:: WHAT YOU ARE ASKED TO DO ::
Return all lines of the listing below that carry the word "green".

• • • • •

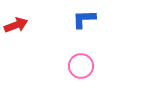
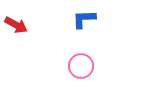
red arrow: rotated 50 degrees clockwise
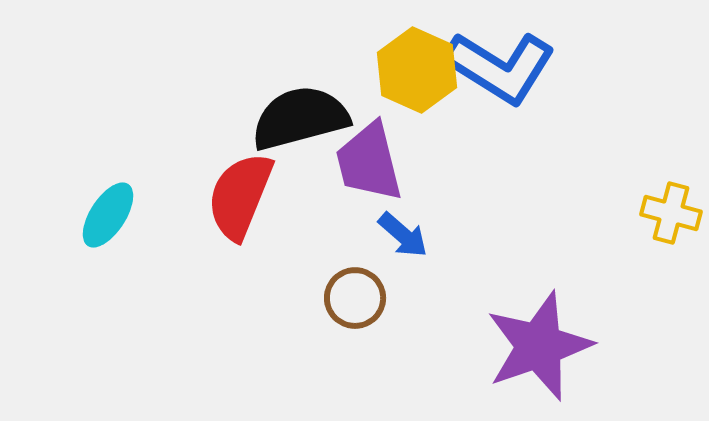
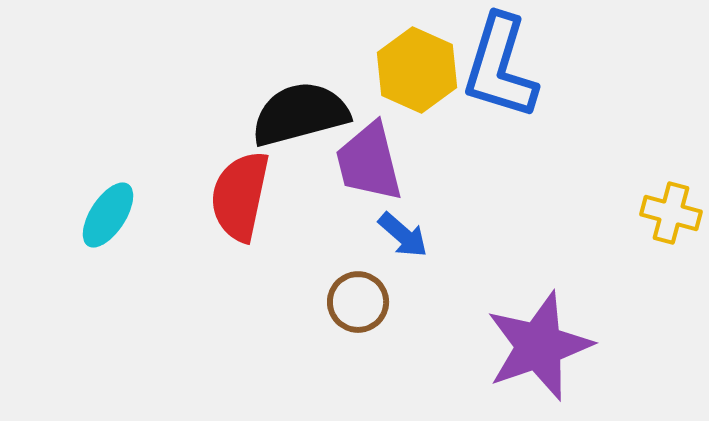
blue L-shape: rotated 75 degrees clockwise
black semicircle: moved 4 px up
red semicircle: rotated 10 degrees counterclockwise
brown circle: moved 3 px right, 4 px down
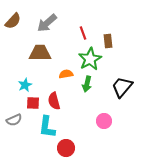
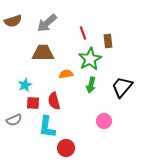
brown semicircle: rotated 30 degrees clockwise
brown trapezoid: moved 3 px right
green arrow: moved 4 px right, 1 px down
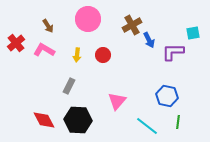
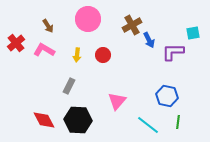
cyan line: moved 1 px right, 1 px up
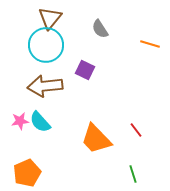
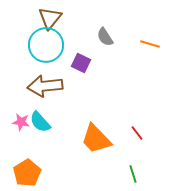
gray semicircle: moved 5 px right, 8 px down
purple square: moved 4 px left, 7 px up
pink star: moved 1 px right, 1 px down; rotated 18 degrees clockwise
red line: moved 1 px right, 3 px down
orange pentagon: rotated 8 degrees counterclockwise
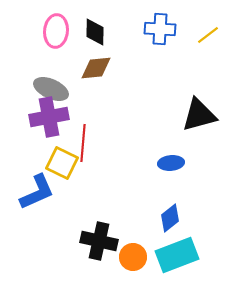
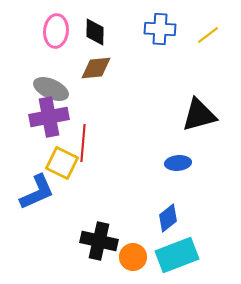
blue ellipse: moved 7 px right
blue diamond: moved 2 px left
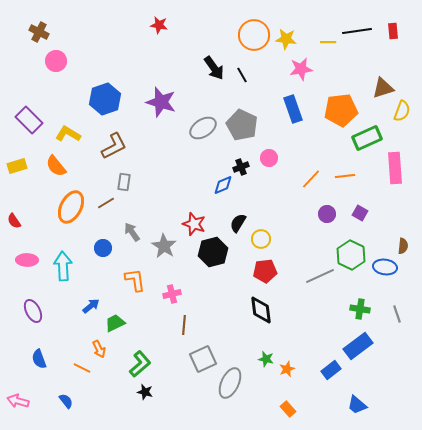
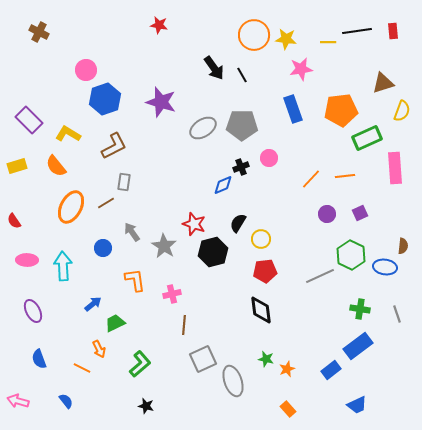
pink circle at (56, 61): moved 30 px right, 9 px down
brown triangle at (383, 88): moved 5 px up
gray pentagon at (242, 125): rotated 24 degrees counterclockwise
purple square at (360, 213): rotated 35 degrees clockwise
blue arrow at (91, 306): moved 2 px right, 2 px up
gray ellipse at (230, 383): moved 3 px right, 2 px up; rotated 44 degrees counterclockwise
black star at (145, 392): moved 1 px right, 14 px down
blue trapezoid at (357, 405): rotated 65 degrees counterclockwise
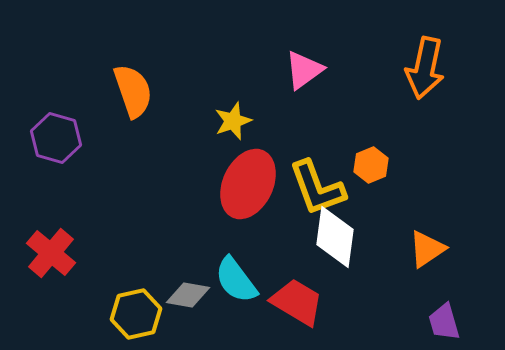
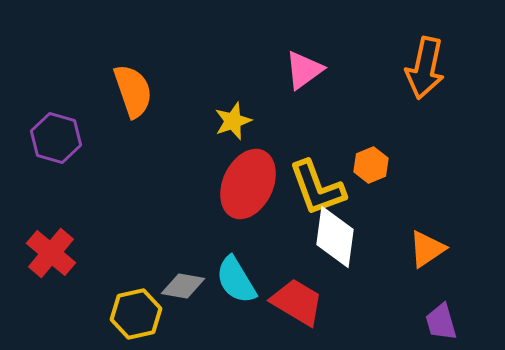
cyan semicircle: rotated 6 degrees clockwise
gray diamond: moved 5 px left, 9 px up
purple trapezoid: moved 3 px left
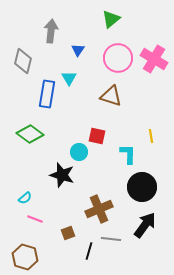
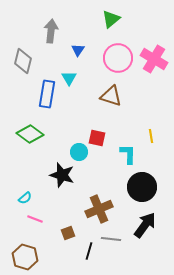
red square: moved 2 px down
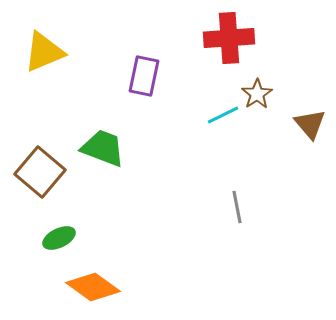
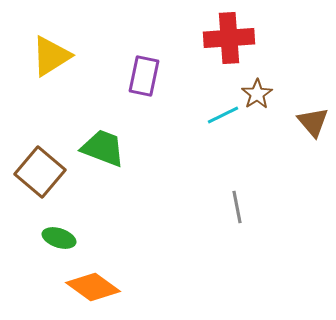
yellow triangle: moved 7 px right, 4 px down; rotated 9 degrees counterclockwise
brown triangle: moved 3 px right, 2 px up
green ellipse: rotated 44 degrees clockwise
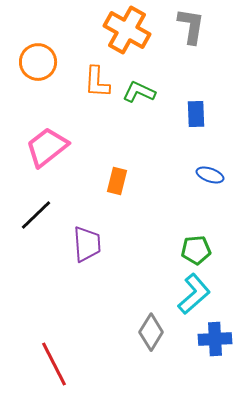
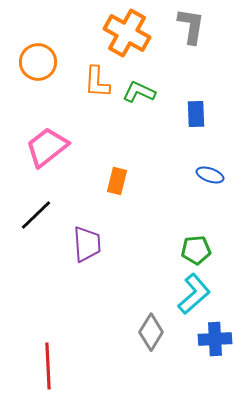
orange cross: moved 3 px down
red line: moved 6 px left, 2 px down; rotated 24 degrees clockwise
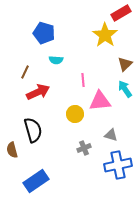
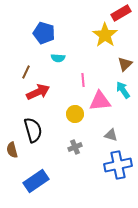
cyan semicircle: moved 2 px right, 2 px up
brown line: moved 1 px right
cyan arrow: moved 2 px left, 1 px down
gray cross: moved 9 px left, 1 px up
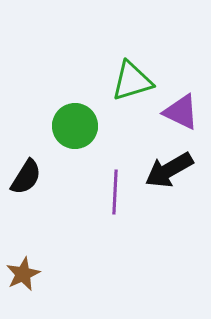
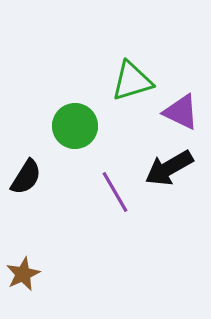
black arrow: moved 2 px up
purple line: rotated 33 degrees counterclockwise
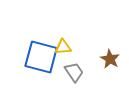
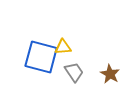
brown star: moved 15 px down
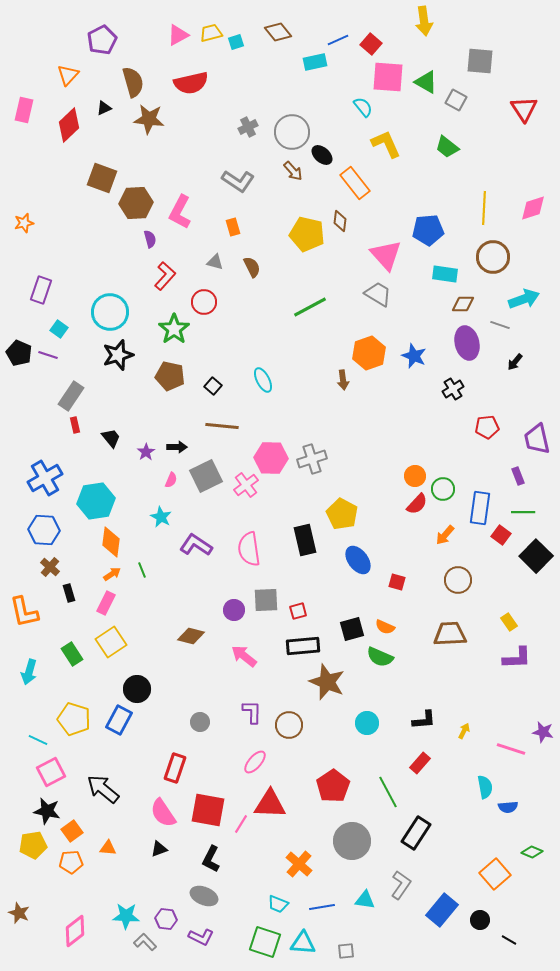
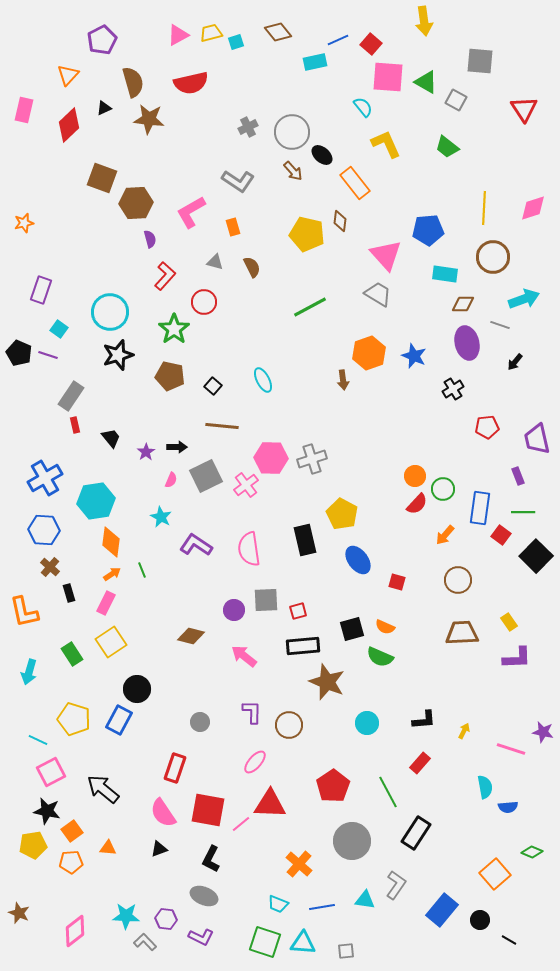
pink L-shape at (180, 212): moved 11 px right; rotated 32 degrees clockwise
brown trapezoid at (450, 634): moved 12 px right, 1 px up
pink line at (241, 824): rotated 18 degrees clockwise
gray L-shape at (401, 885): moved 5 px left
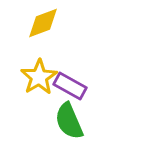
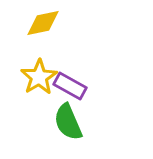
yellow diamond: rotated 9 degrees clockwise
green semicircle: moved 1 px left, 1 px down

• • • • •

:: RESPONSE AREA ::
green arrow: moved 4 px right, 1 px down
green ellipse: rotated 44 degrees clockwise
green semicircle: moved 1 px left, 1 px down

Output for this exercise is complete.